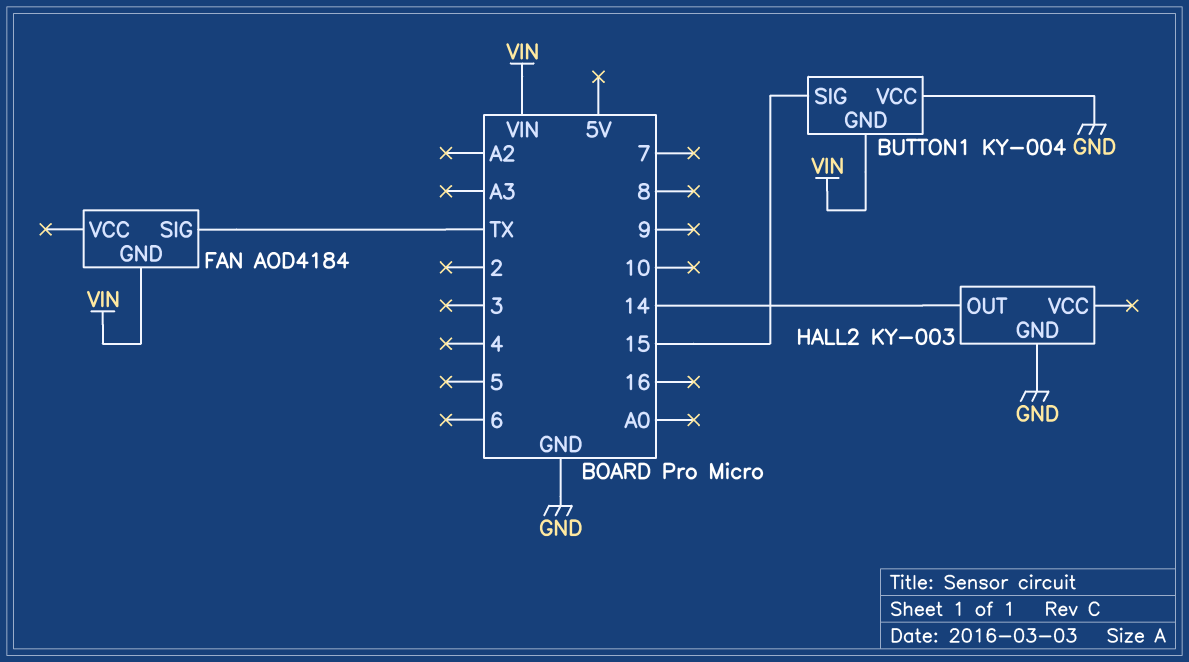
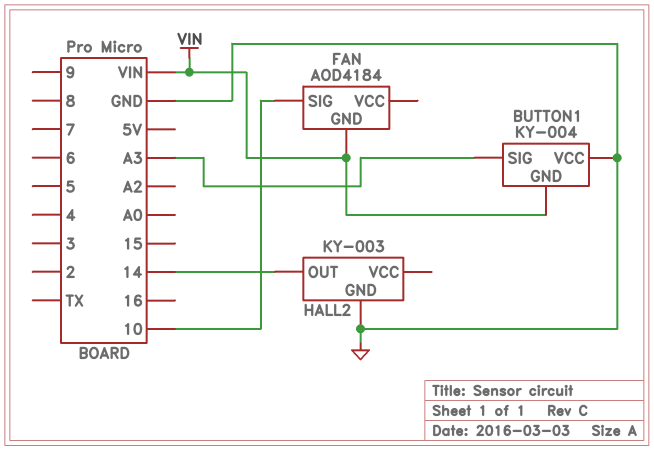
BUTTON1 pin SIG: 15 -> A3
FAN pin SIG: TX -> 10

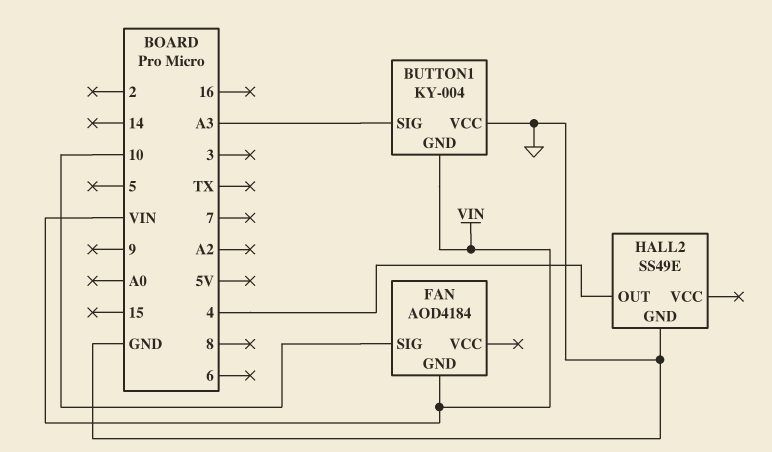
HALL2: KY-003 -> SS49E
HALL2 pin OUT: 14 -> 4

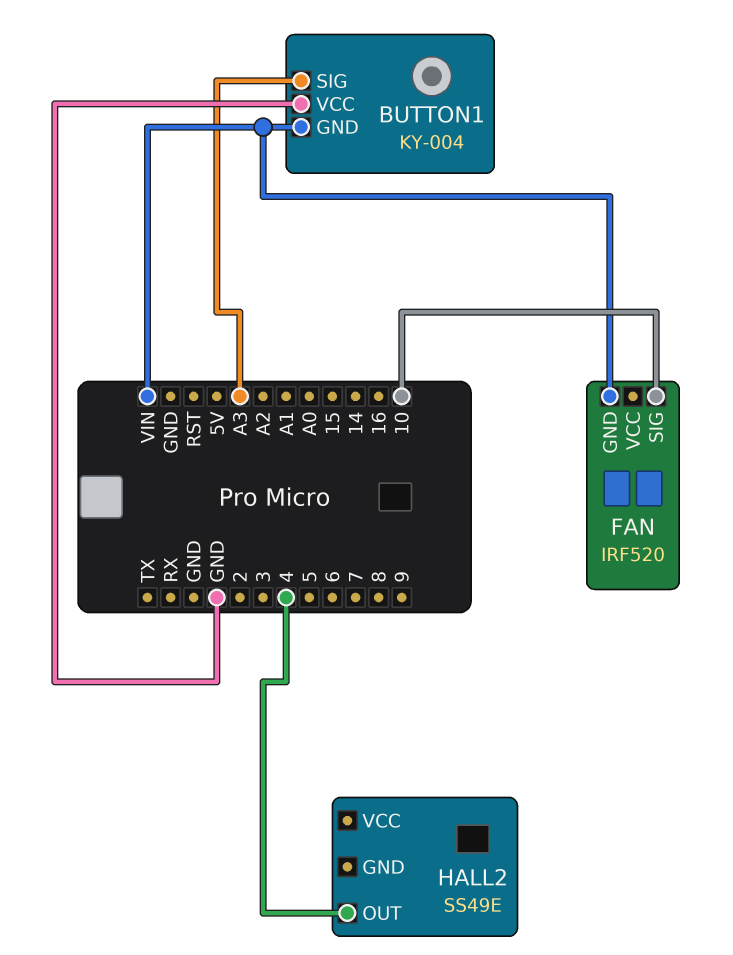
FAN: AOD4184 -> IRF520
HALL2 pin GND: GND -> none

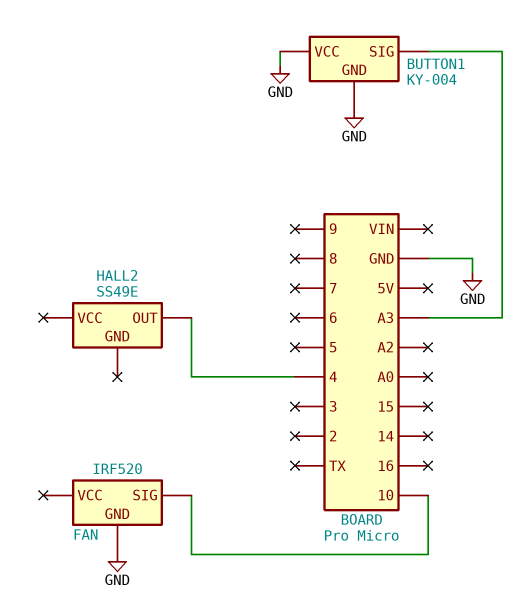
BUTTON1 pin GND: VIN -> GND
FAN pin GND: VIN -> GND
* * *
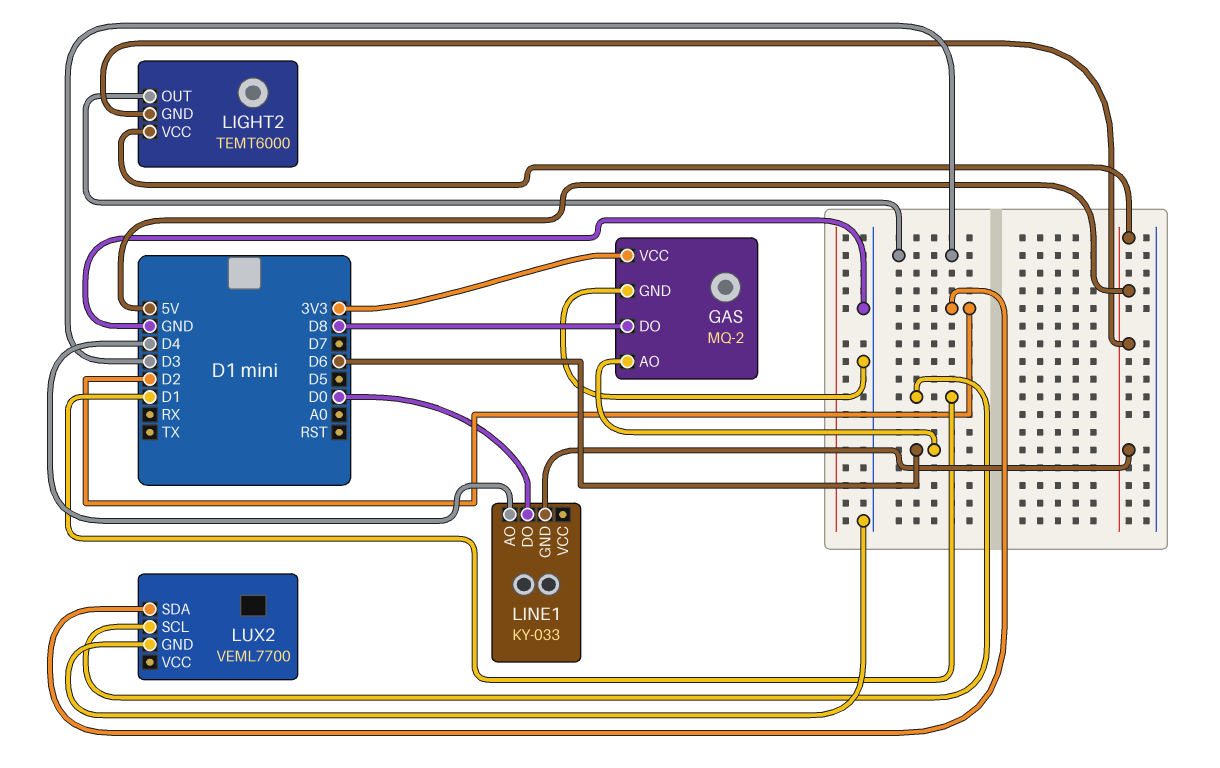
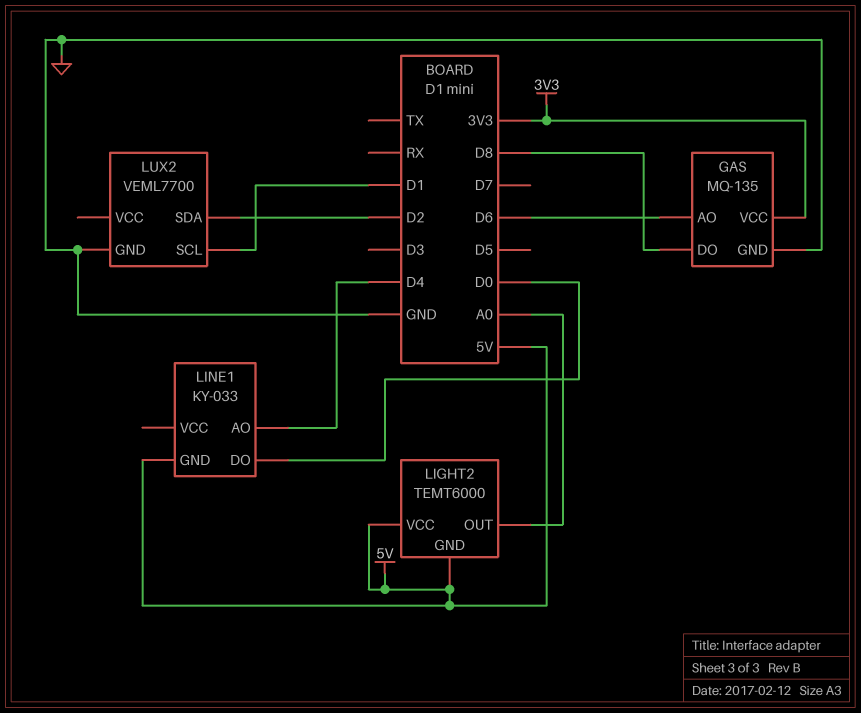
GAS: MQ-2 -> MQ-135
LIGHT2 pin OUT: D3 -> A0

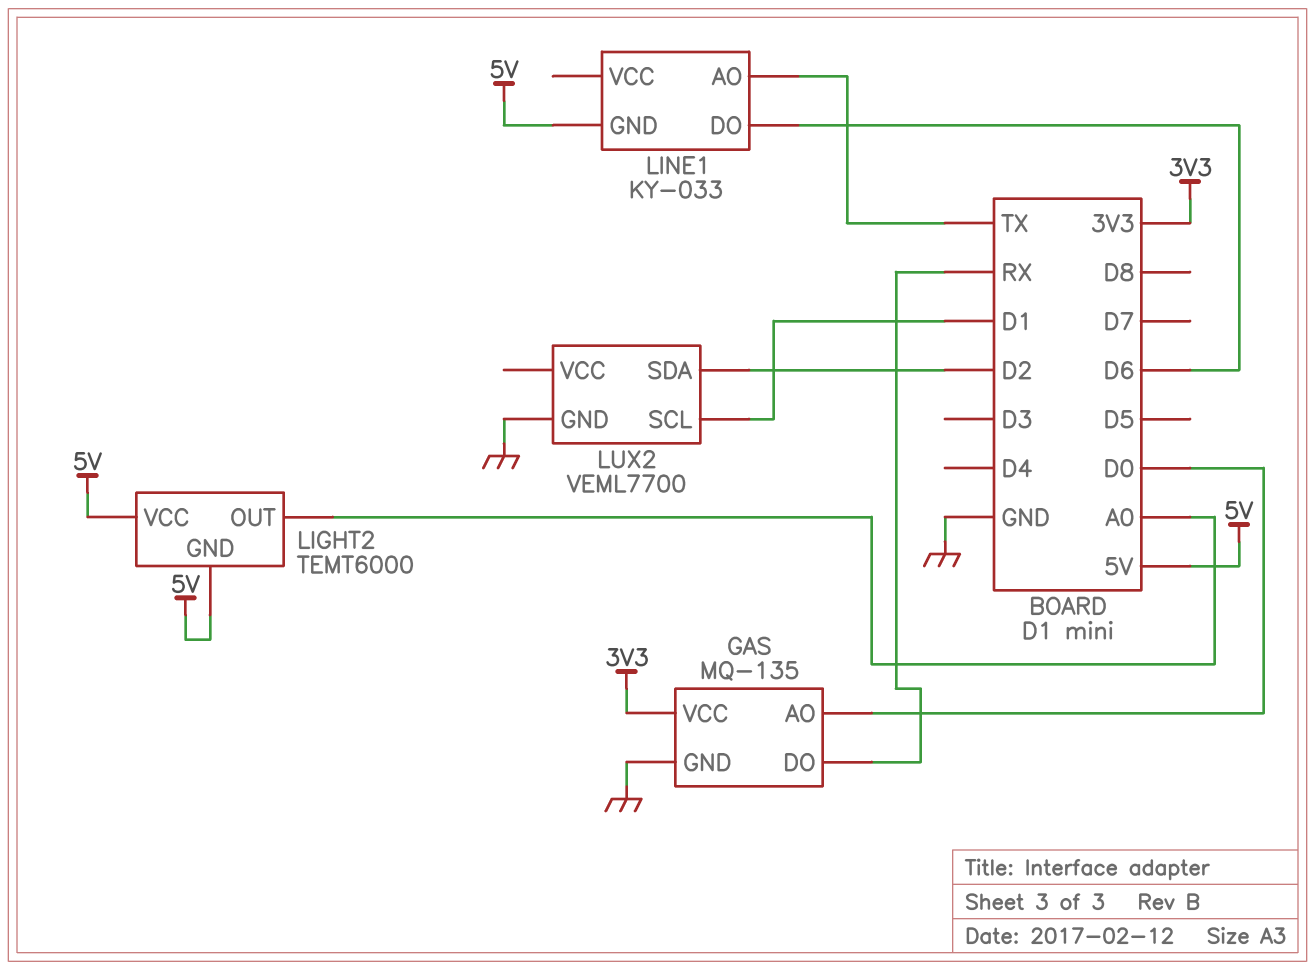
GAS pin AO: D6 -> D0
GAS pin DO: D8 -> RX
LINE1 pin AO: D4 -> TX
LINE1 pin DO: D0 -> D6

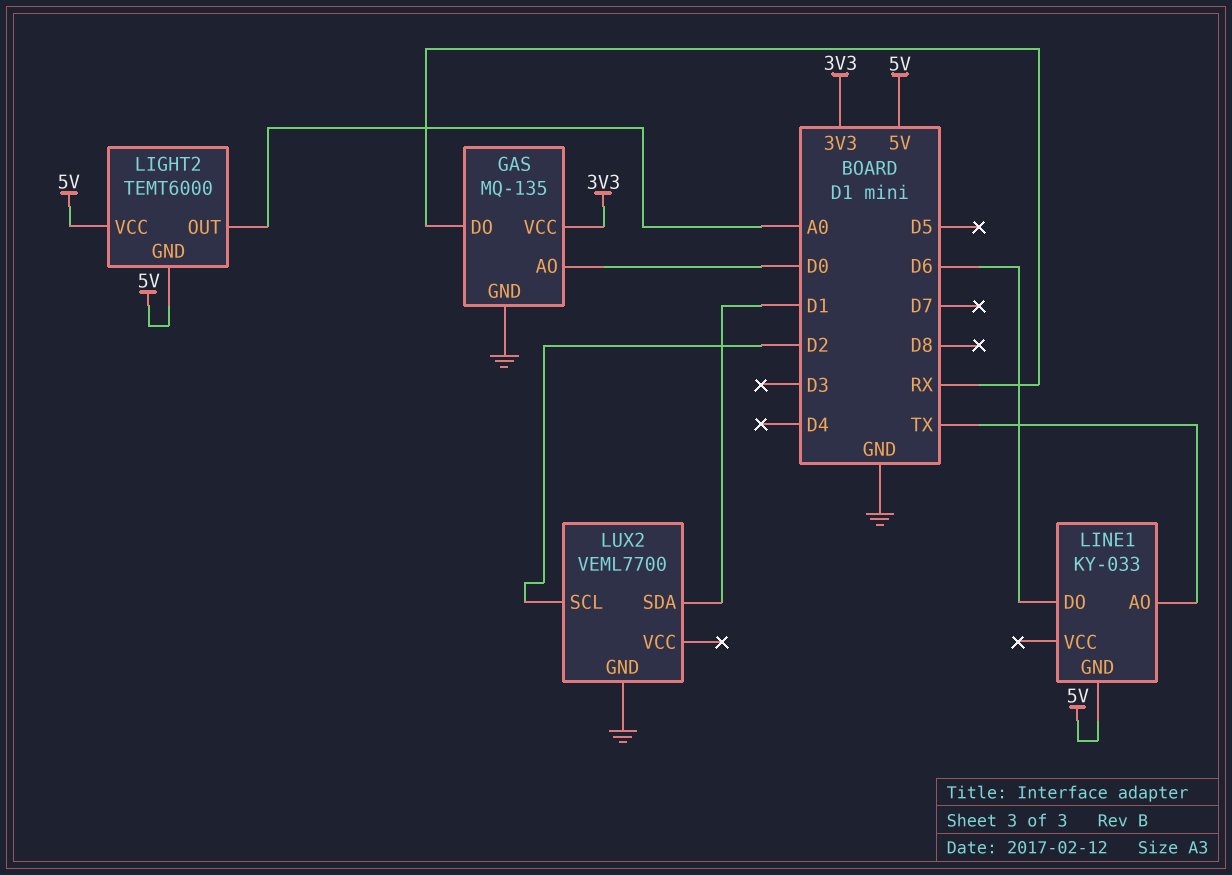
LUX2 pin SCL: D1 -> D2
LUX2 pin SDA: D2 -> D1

__DIRECTIONS__
Look above for the line with "GAS pin AO: D6 -> D0" and copy exactly from it through the line with "LUX2 pin SDA: D2 -> D1", both included. Omit the pictures.

__EXERCISE ANSWER__
GAS pin AO: D6 -> D0
GAS pin DO: D8 -> RX
LINE1 pin AO: D4 -> TX
LINE1 pin DO: D0 -> D6

LUX2 pin SCL: D1 -> D2
LUX2 pin SDA: D2 -> D1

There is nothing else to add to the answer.